# Records for this task
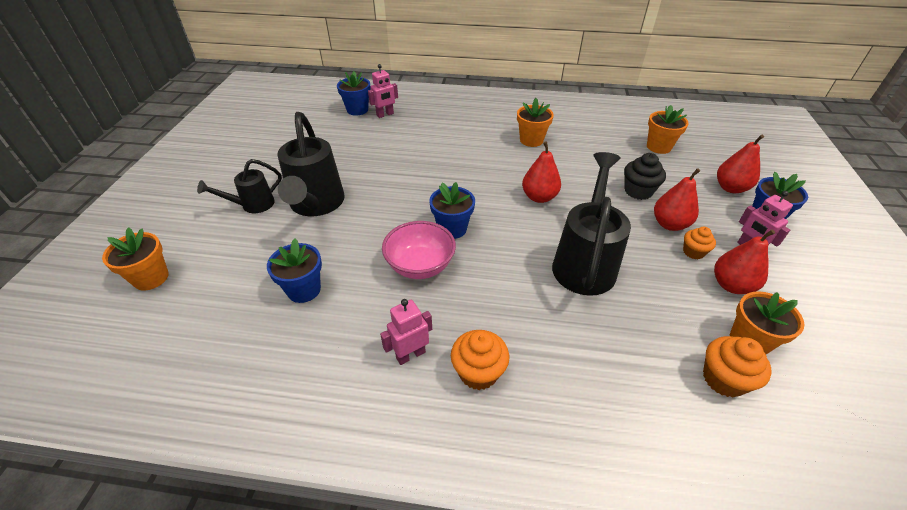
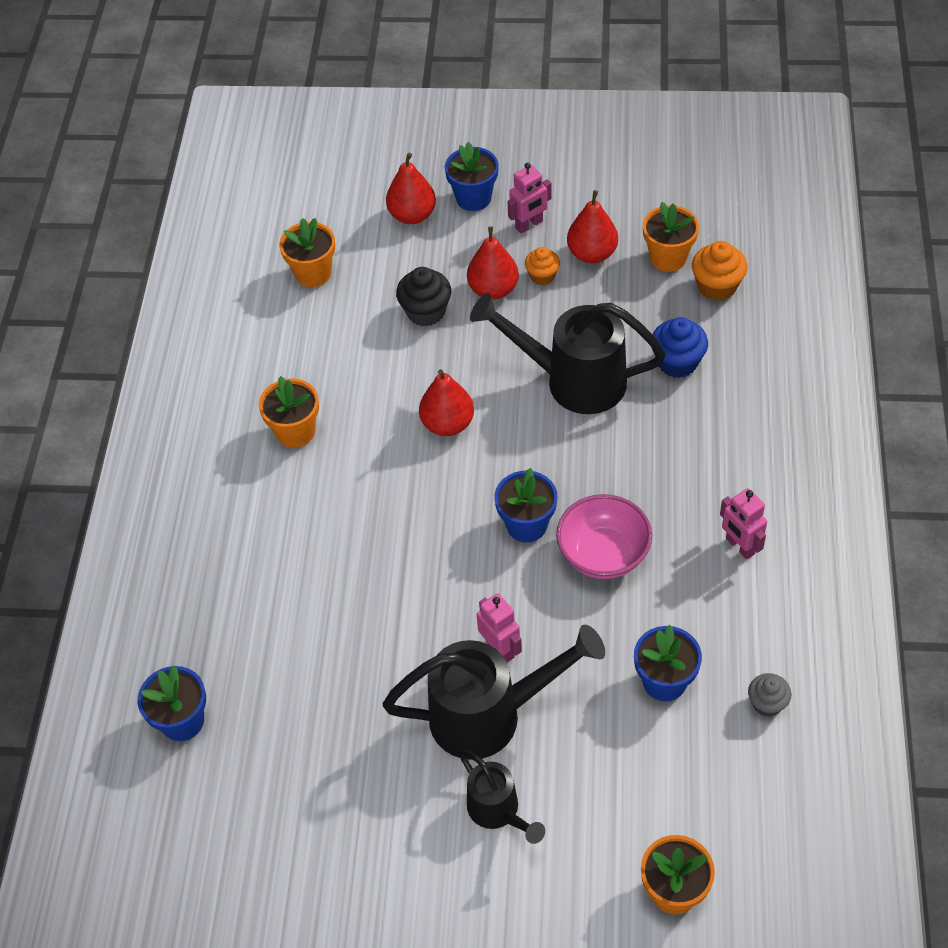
camera: 90 degrees left, 10 degrees up
pink robot [368,64,398,118] -> pink robot moved to [477,593,522,662]
orange cupcake [451,330,509,390] -> none
none -> blue cupcake [652,317,708,378]
none -> grey cupcake [748,673,791,717]

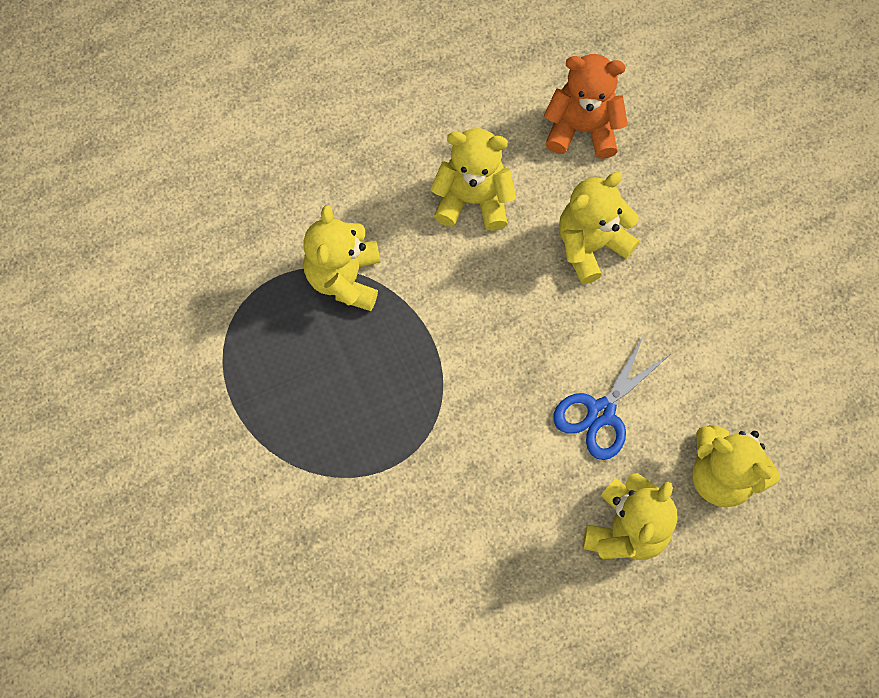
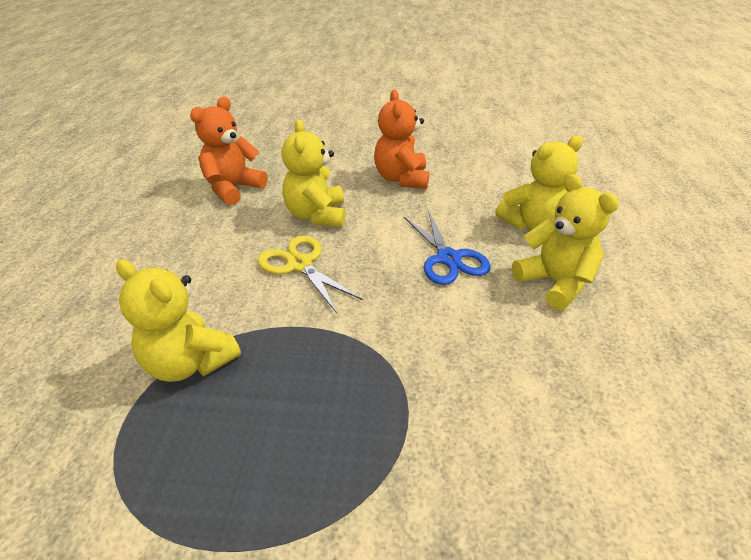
camera: 60 degrees left, 30 degrees down
yellow teddy bear [430,128,516,231] -> none
none -> yellow scissors [257,235,363,313]
none -> orange teddy bear [374,90,429,189]

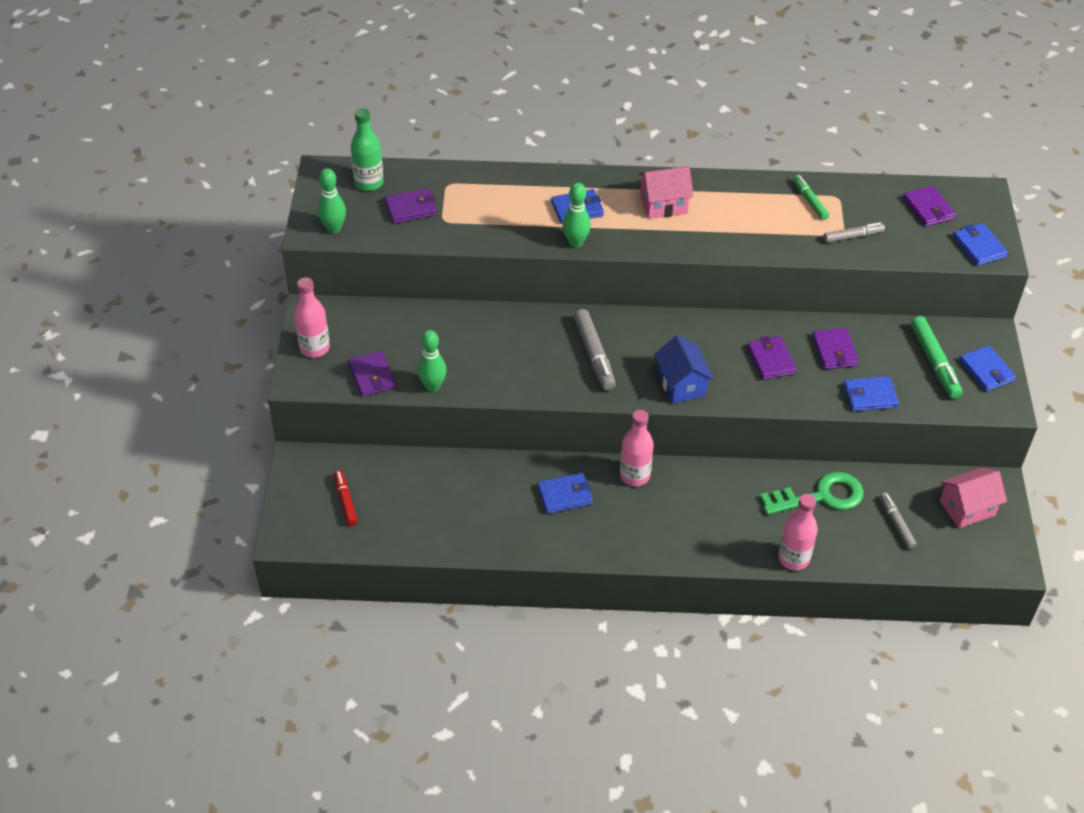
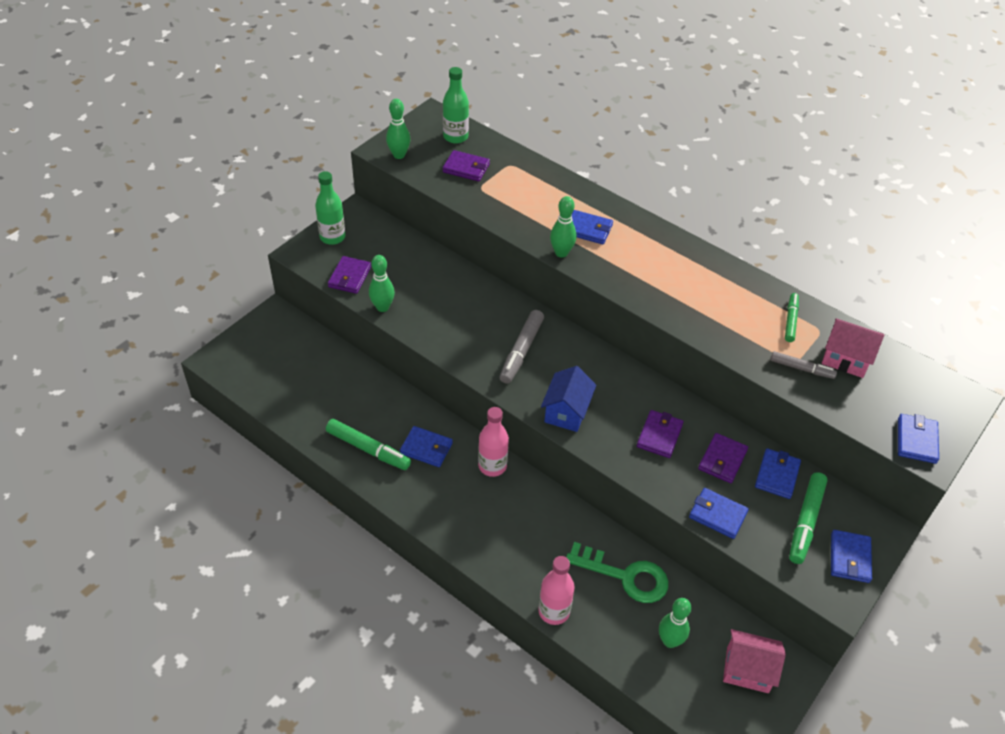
camera: 35 degrees right, 0 degrees up
pink bottle [294,277,330,358] -> green bottle [315,171,346,245]
red marker [334,470,357,526] -> none
pink house [638,166,694,219] -> pink house moved to [822,318,884,378]
grey marker [880,492,917,549] -> green bowling pin [659,598,691,648]
purple wallet [903,186,956,227] -> none
none -> green marker [326,419,411,470]
none -> blue wallet [755,448,801,499]

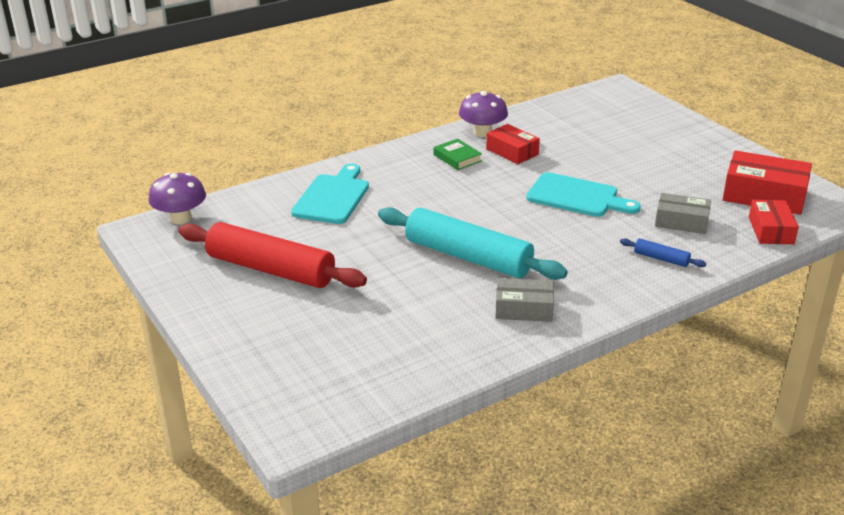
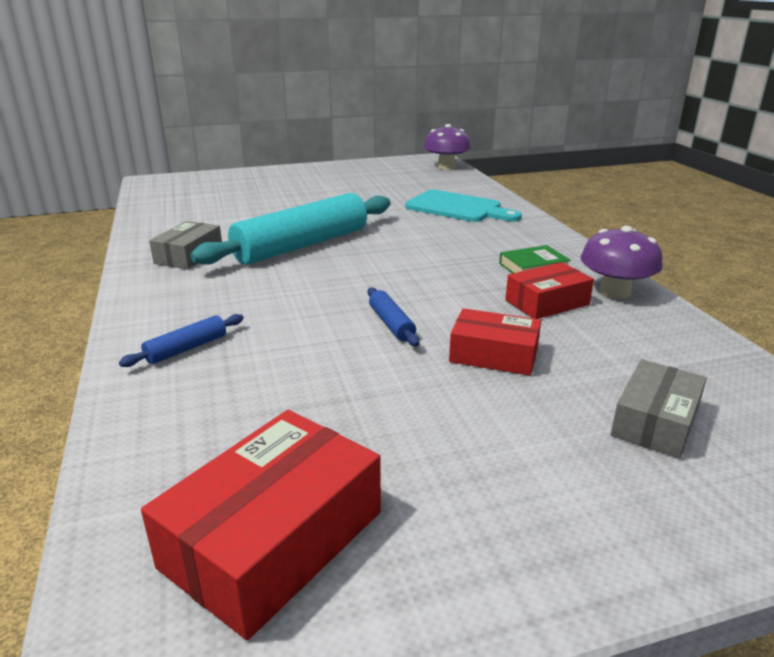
camera: 105 degrees right, 5 degrees down
red rolling pin [178,222,367,288] -> none
turquoise cutting board [526,172,641,217] -> blue rolling pin [368,287,420,346]
grey box [655,193,711,234] -> grey box moved to [611,359,707,459]
red box [749,200,799,244] -> red box moved to [449,308,541,376]

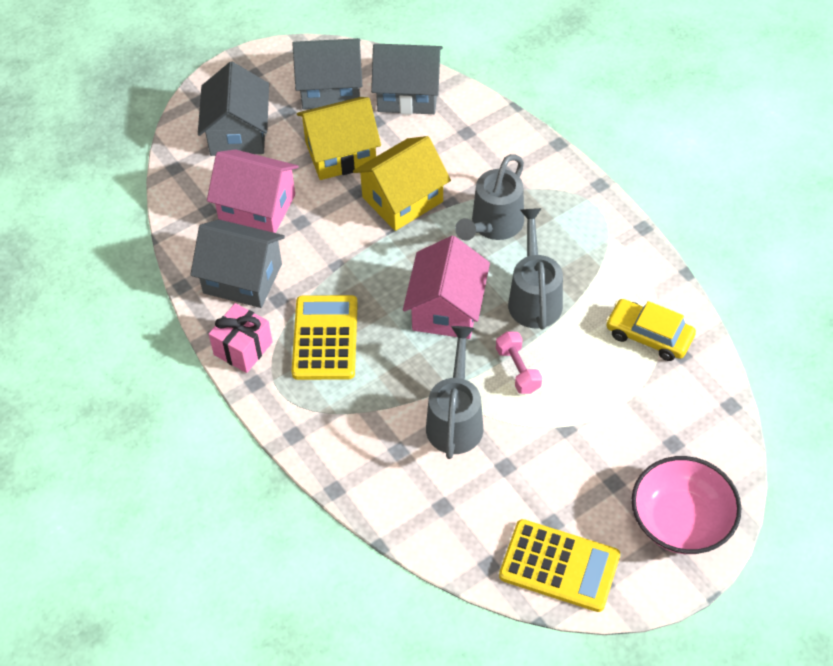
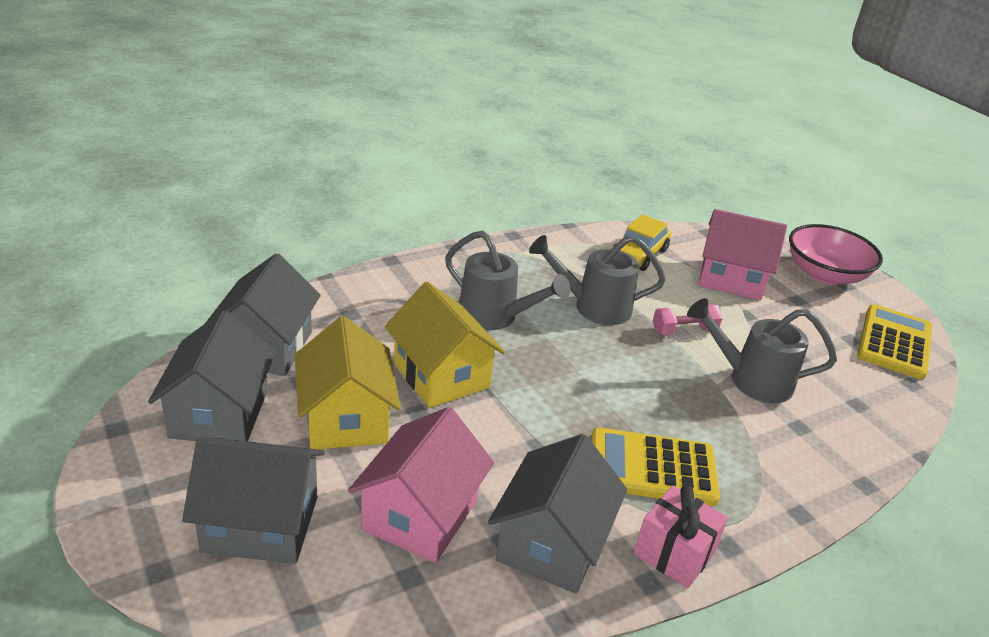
camera: 90 degrees left, 20 degrees down
pink house [403,236,490,339] -> pink house moved to [699,209,787,300]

# Work instructions
Above are the records; copy exactly the lines from the line with "pink bottle [294,277,330,358]" through the line with "purple wallet [903,186,956,227] -> none", both included.

# Solution for this task
pink bottle [294,277,330,358] -> green bottle [315,171,346,245]
red marker [334,470,357,526] -> none
pink house [638,166,694,219] -> pink house moved to [822,318,884,378]
grey marker [880,492,917,549] -> green bowling pin [659,598,691,648]
purple wallet [903,186,956,227] -> none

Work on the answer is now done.